(Source data)
-- Opening Marker --

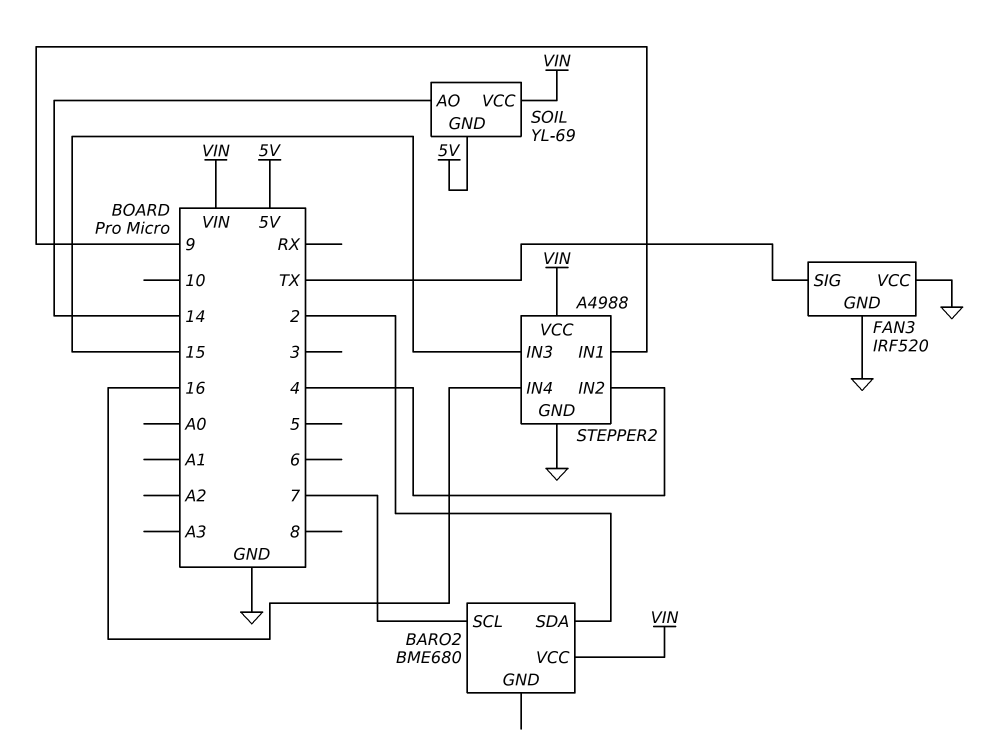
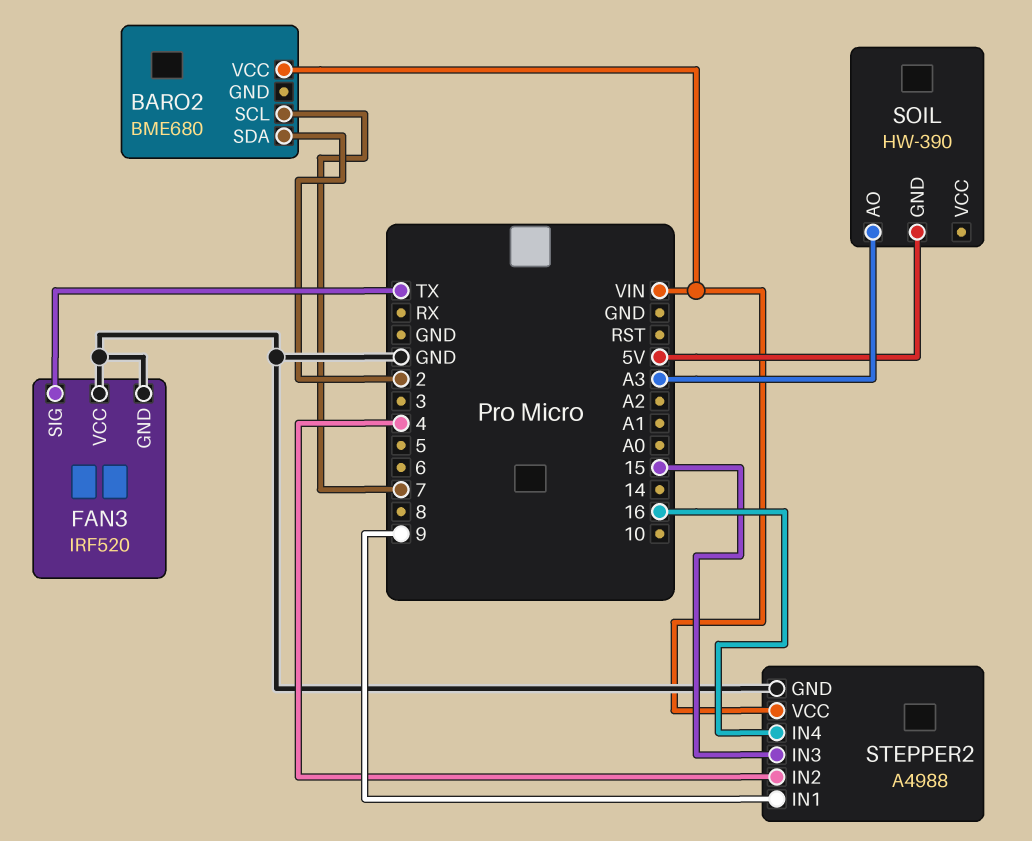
SOIL: YL-69 -> HW-390
SOIL pin AO: 14 -> A3
SOIL pin VCC: VIN -> none

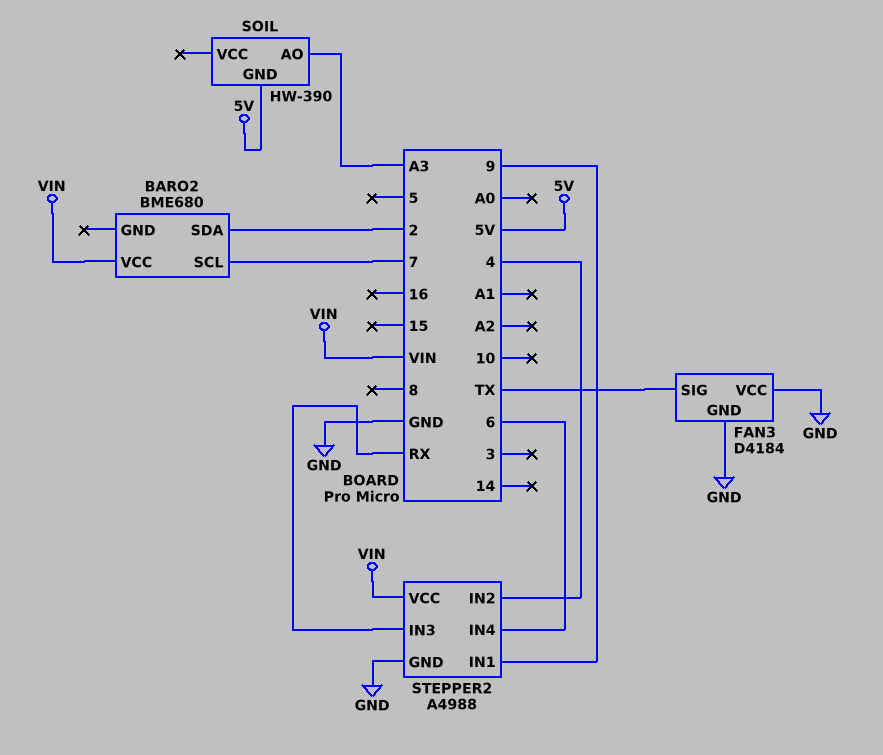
FAN3: IRF520 -> D4184
STEPPER2 pin IN3: 15 -> RX
STEPPER2 pin IN4: 16 -> 6

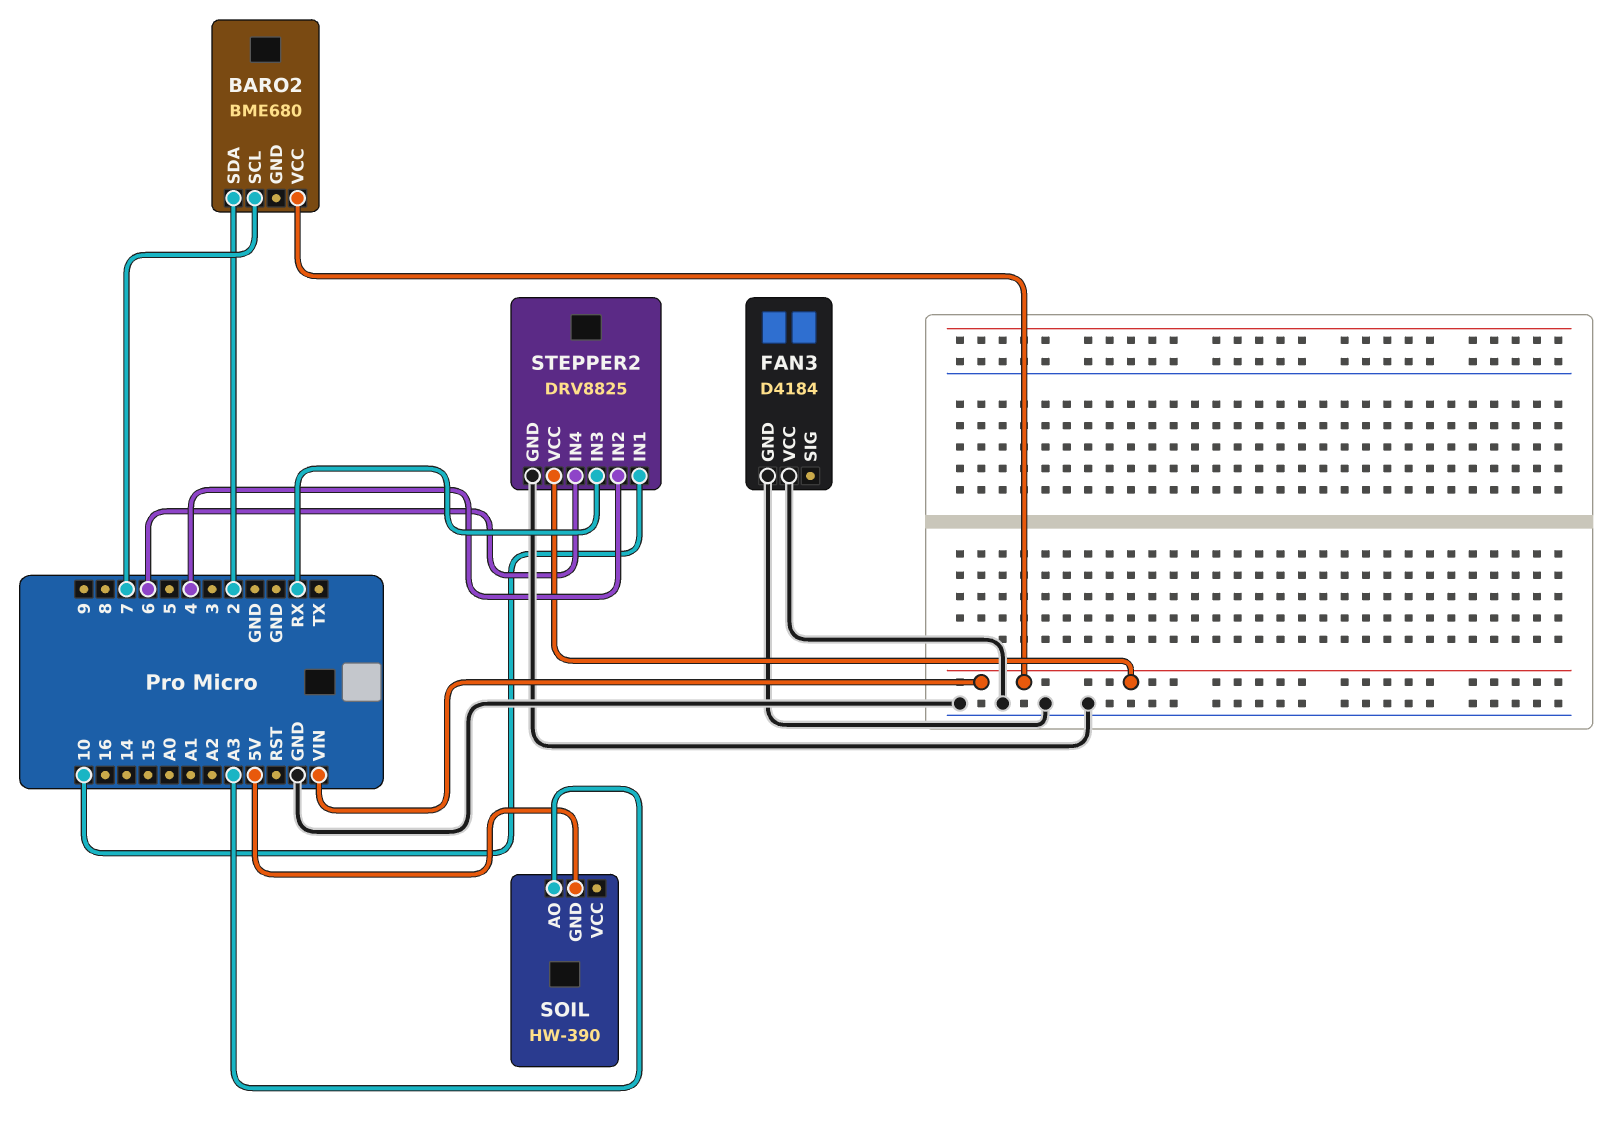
FAN3 pin SIG: TX -> none
STEPPER2: A4988 -> DRV8825
STEPPER2 pin IN1: 9 -> 10

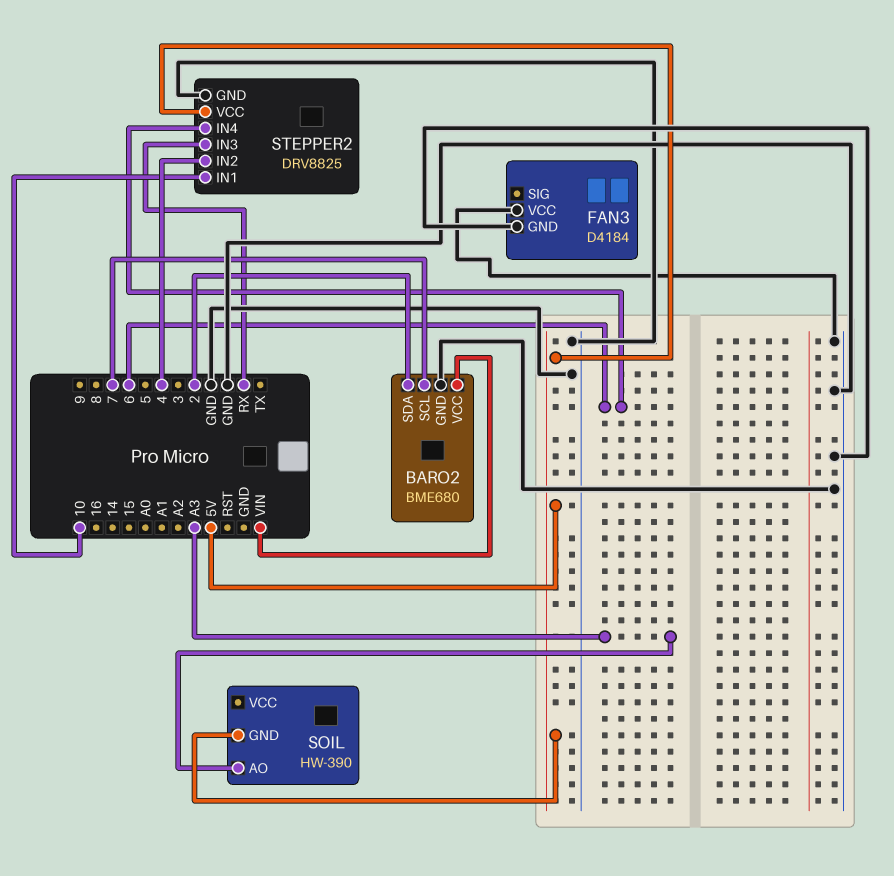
BARO2 pin GND: none -> GND
STEPPER2 pin VCC: VIN -> 5V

-- Closing Marker --

- [Task description]: The copy should match each line above exactly and contain no images.

- [Solution to the problem]:
SOIL: YL-69 -> HW-390
SOIL pin AO: 14 -> A3
SOIL pin VCC: VIN -> none

FAN3: IRF520 -> D4184
STEPPER2 pin IN3: 15 -> RX
STEPPER2 pin IN4: 16 -> 6

FAN3 pin SIG: TX -> none
STEPPER2: A4988 -> DRV8825
STEPPER2 pin IN1: 9 -> 10

BARO2 pin GND: none -> GND
STEPPER2 pin VCC: VIN -> 5V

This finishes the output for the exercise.